WHAT THIS TASK INVOLVES :: The entries that follow need to be reproduced exactly, minus any images.

◇ ◇ ◇ ◇ ◇

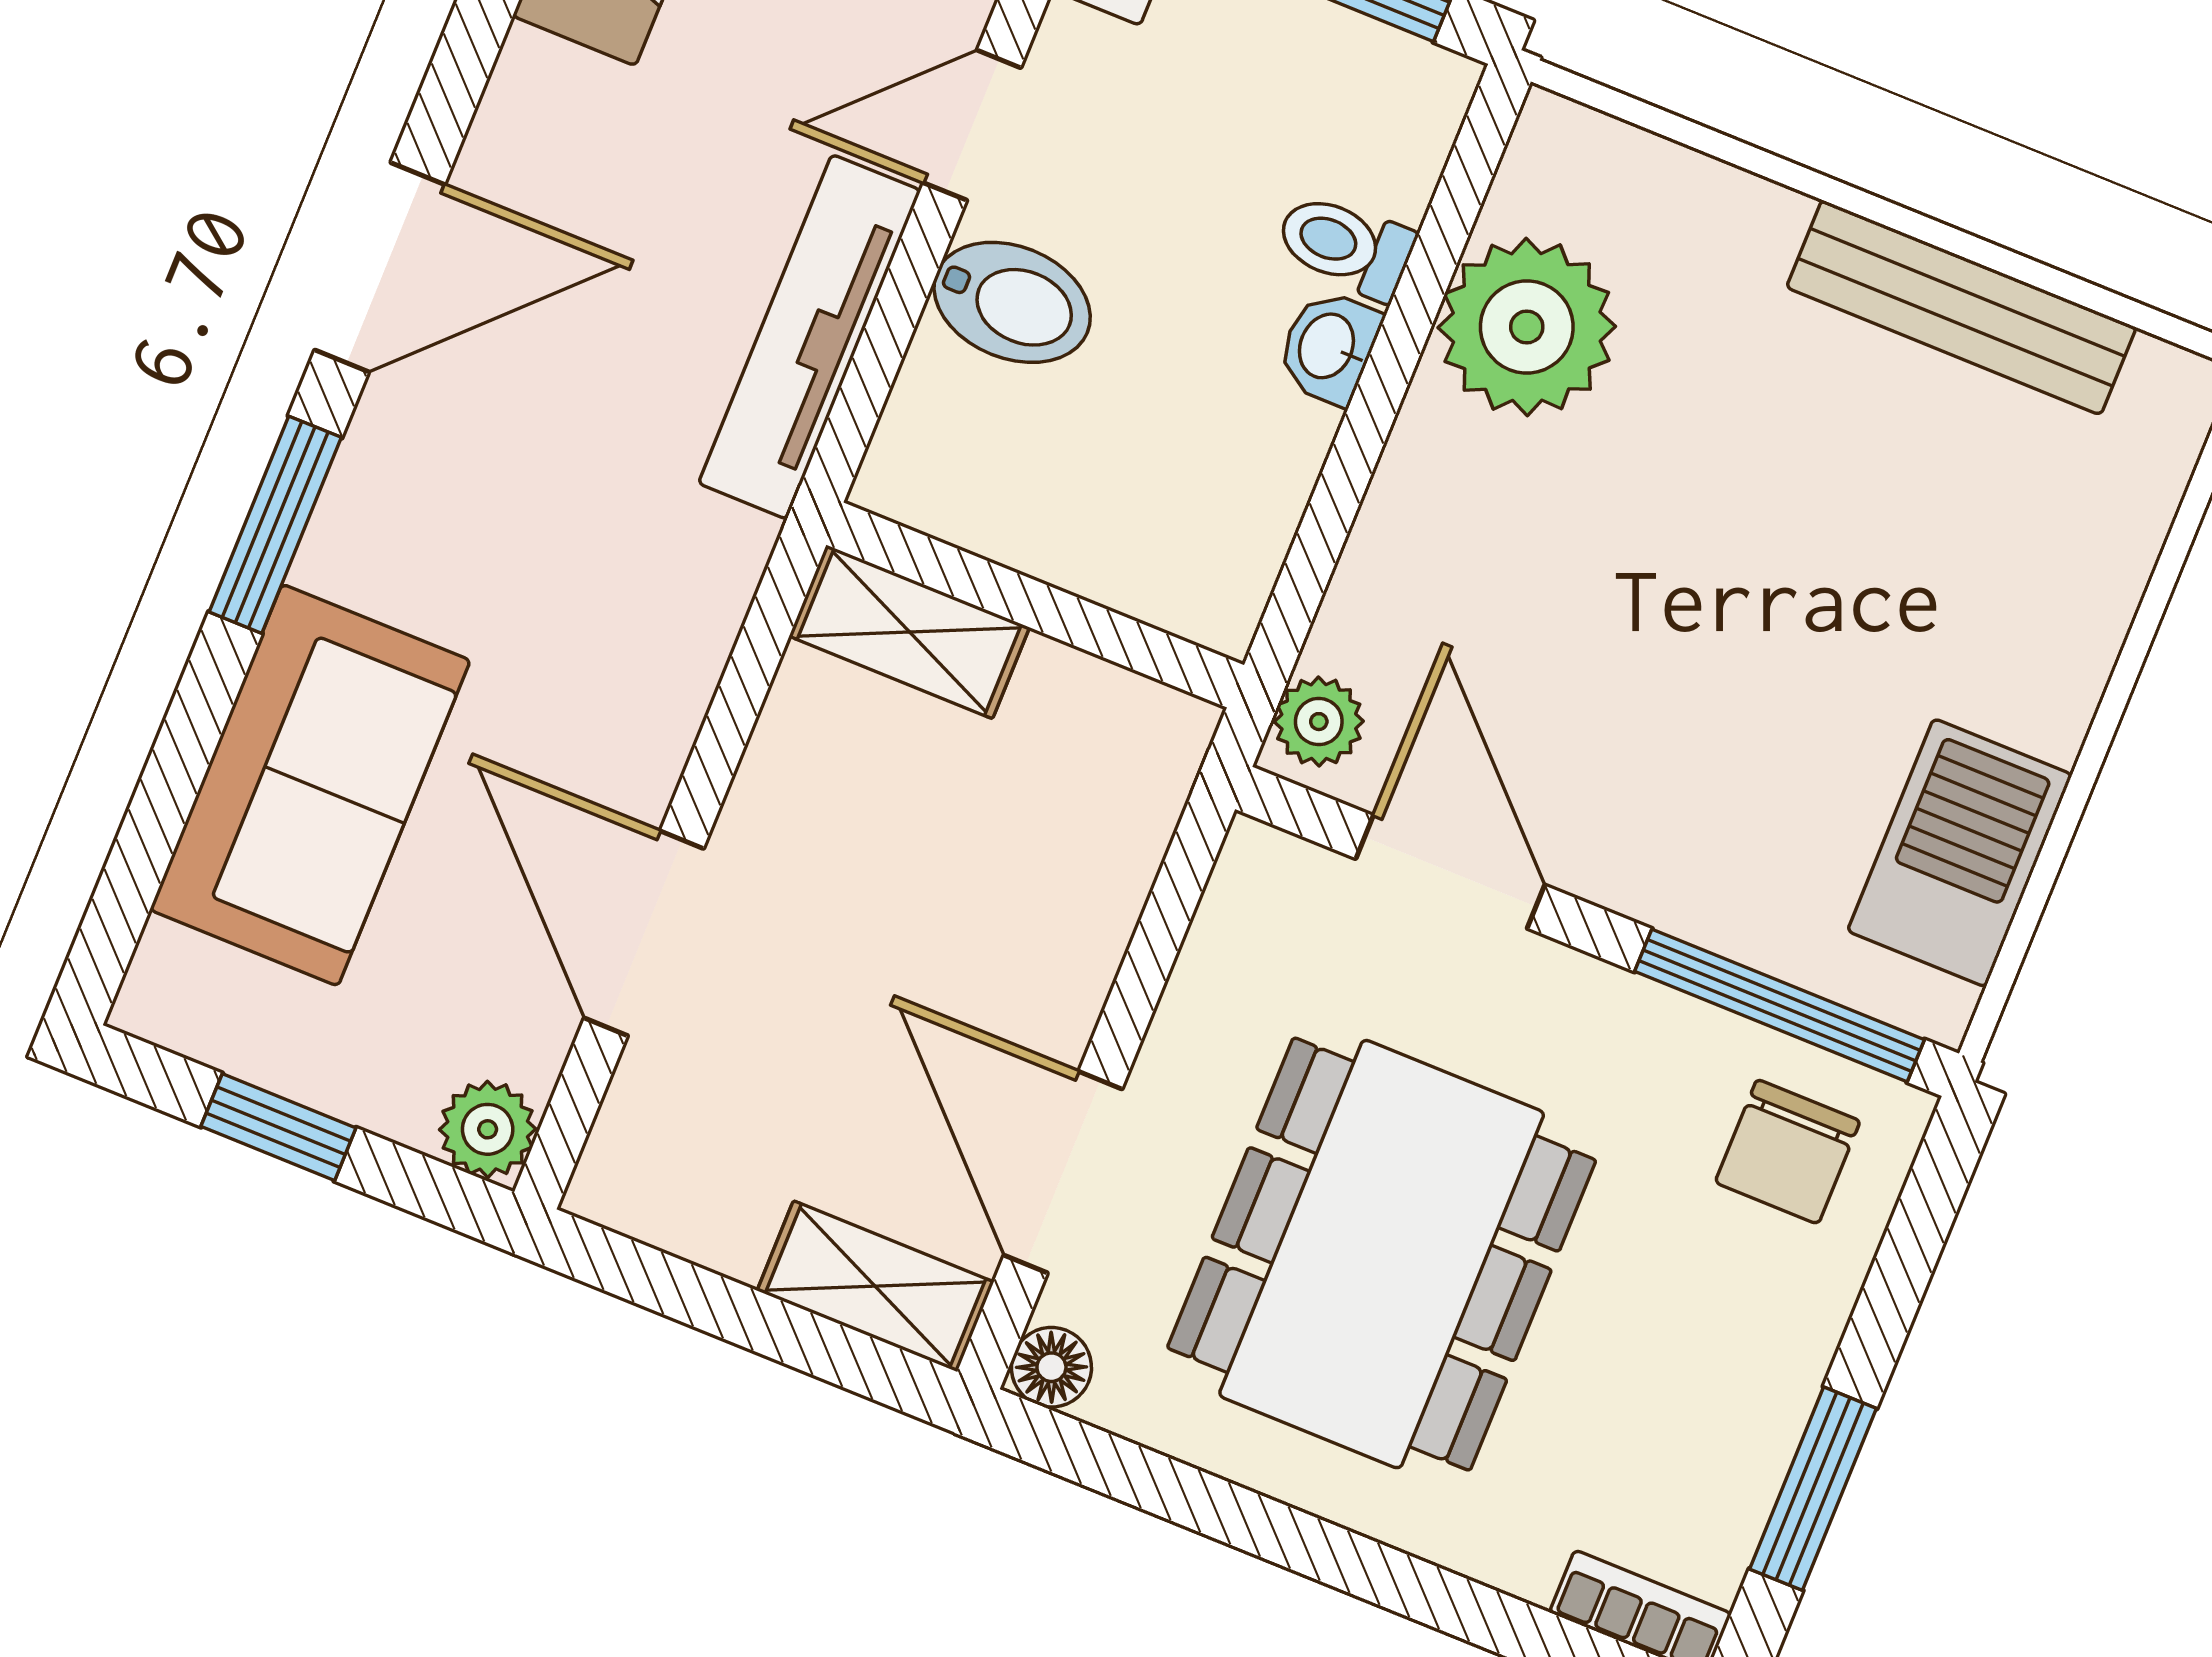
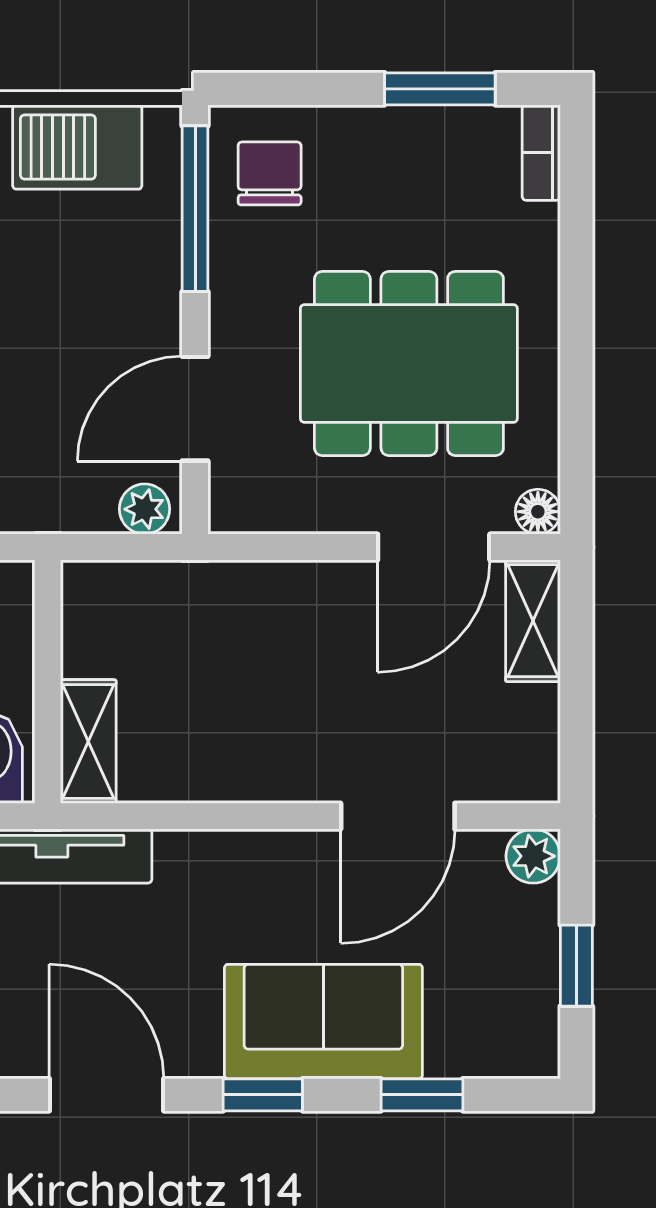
window: (275, 525) -> (263, 1095), width x0.67
wall: (1035, 605) -> (48, 682), moved
shelving: (909, 632) -> (88, 742), moved
sofa: (310, 785) -> (323, 1022), moved
window: (169, 787) -> (422, 1095), added
chair: (1788, 1152) -> (270, 173), turned -90

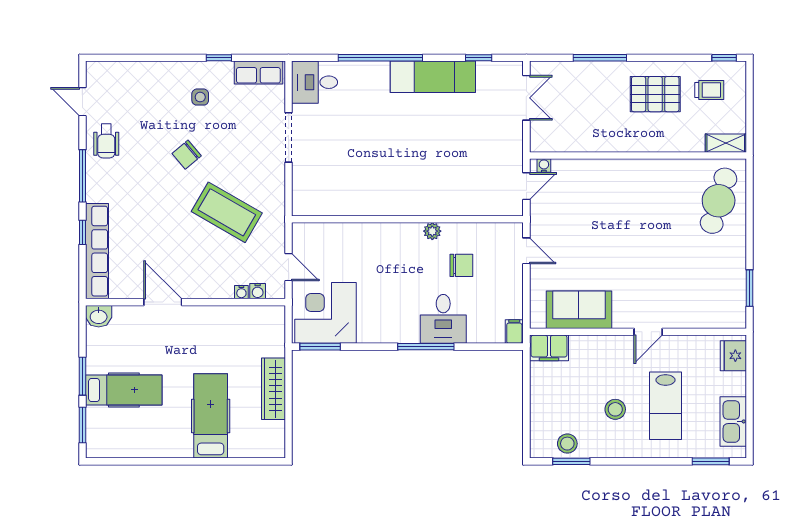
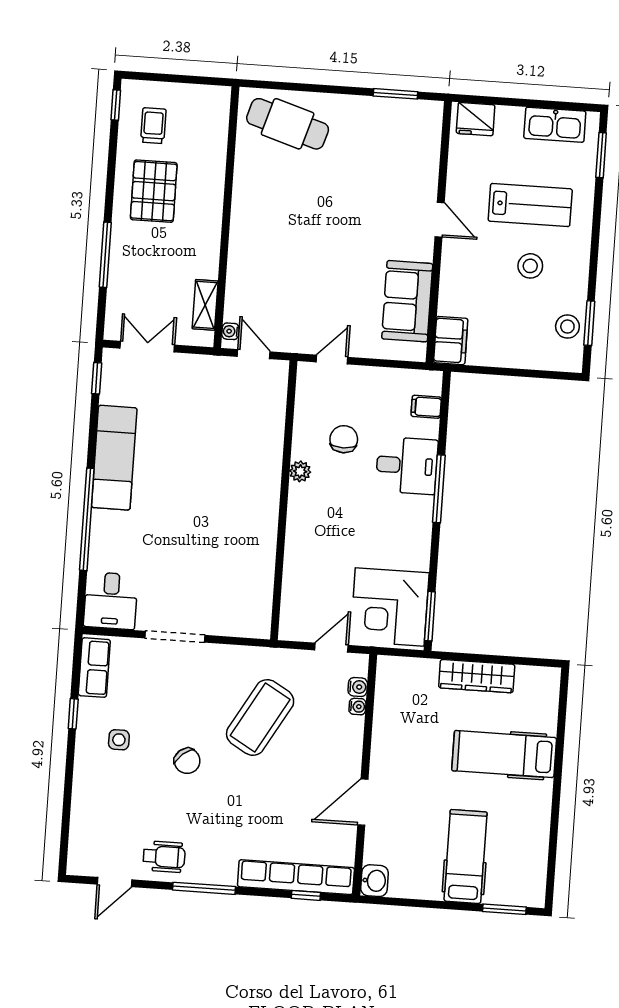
window: (479, 58) -> (97, 378), moved
shelving: (726, 143) -> (205, 305), moved
window: (82, 232) -> (306, 895), moved
filing cabinet: (514, 332) -> (426, 407), moved
window: (82, 376) -> (445, 905), removed

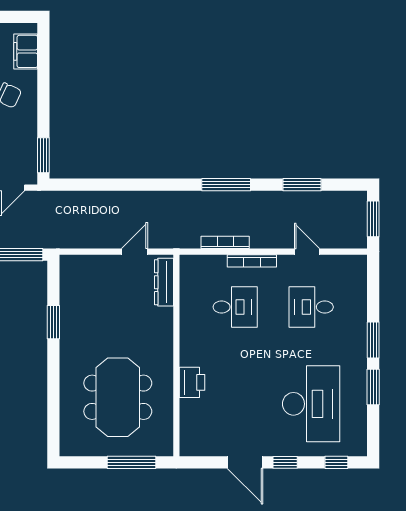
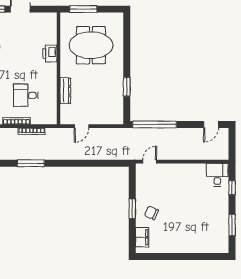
window: (43, 155) -> (132, 209), moved
dresser: (164, 282) -> (65, 91), moved
meeting table: (118, 397) -> (91, 45), turned 90

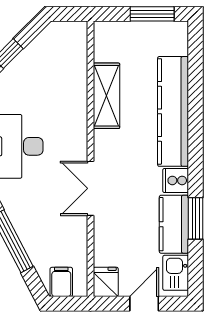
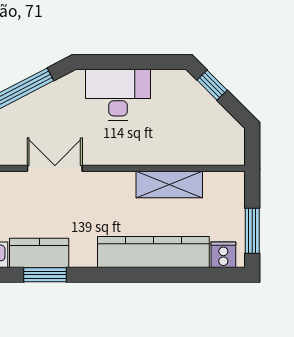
cooker: (176, 180) -> (223, 255), moved
double door: (90, 188) -> (55, 168), moved

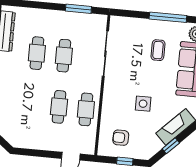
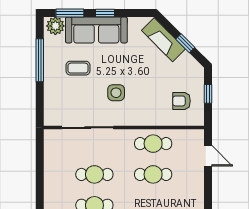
window: (78, 9) -> (40, 163), removed
side table: (143, 104) -> (116, 93), moved
armchair: (121, 138) -> (181, 101), turned 90

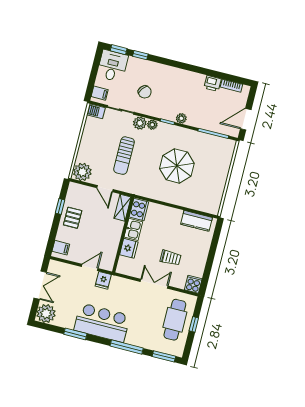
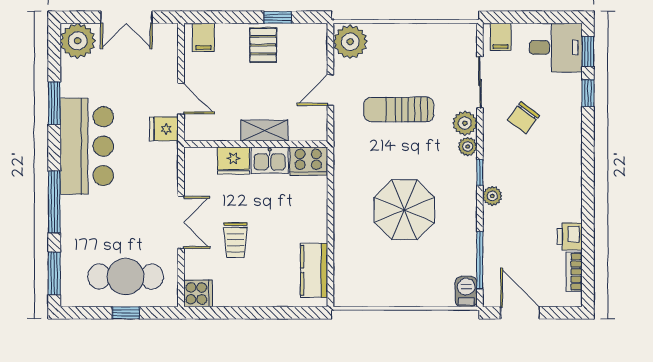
barbecue: (96, 111) -> (466, 292), moved
shelving: (123, 208) -> (264, 131), moved
pallet: (73, 218) -> (263, 45), turned 90

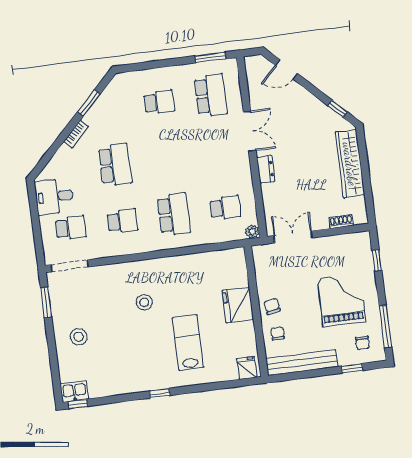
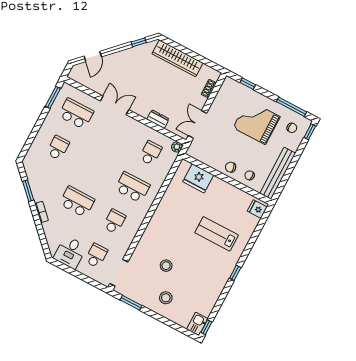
dresser: (266, 169) -> (158, 119), moved
stool: (144, 302) -> (166, 266), moved
fridge: (238, 305) -> (198, 178), moved
window: (352, 368) -> (310, 132), moved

◇ ◇ ◇ ◇ ◇

WRITTEN ANSWER ::
window: (275, 525) -> (263, 1095), width x0.67
wall: (1035, 605) -> (48, 682), moved
shelving: (909, 632) -> (88, 742), moved
sofa: (310, 785) -> (323, 1022), moved
window: (169, 787) -> (422, 1095), added
chair: (1788, 1152) -> (270, 173), turned -90

window: (479, 58) -> (97, 378), moved
shelving: (726, 143) -> (205, 305), moved
window: (82, 232) -> (306, 895), moved
filing cabinet: (514, 332) -> (426, 407), moved
window: (82, 376) -> (445, 905), removed

window: (43, 155) -> (132, 209), moved
dresser: (164, 282) -> (65, 91), moved
meeting table: (118, 397) -> (91, 45), turned 90

cooker: (176, 180) -> (223, 255), moved
double door: (90, 188) -> (55, 168), moved

window: (78, 9) -> (40, 163), removed
side table: (143, 104) -> (116, 93), moved
armchair: (121, 138) -> (181, 101), turned 90

barbecue: (96, 111) -> (466, 292), moved
shelving: (123, 208) -> (264, 131), moved
pallet: (73, 218) -> (263, 45), turned 90

dresser: (266, 169) -> (158, 119), moved
stool: (144, 302) -> (166, 266), moved
fridge: (238, 305) -> (198, 178), moved
window: (352, 368) -> (310, 132), moved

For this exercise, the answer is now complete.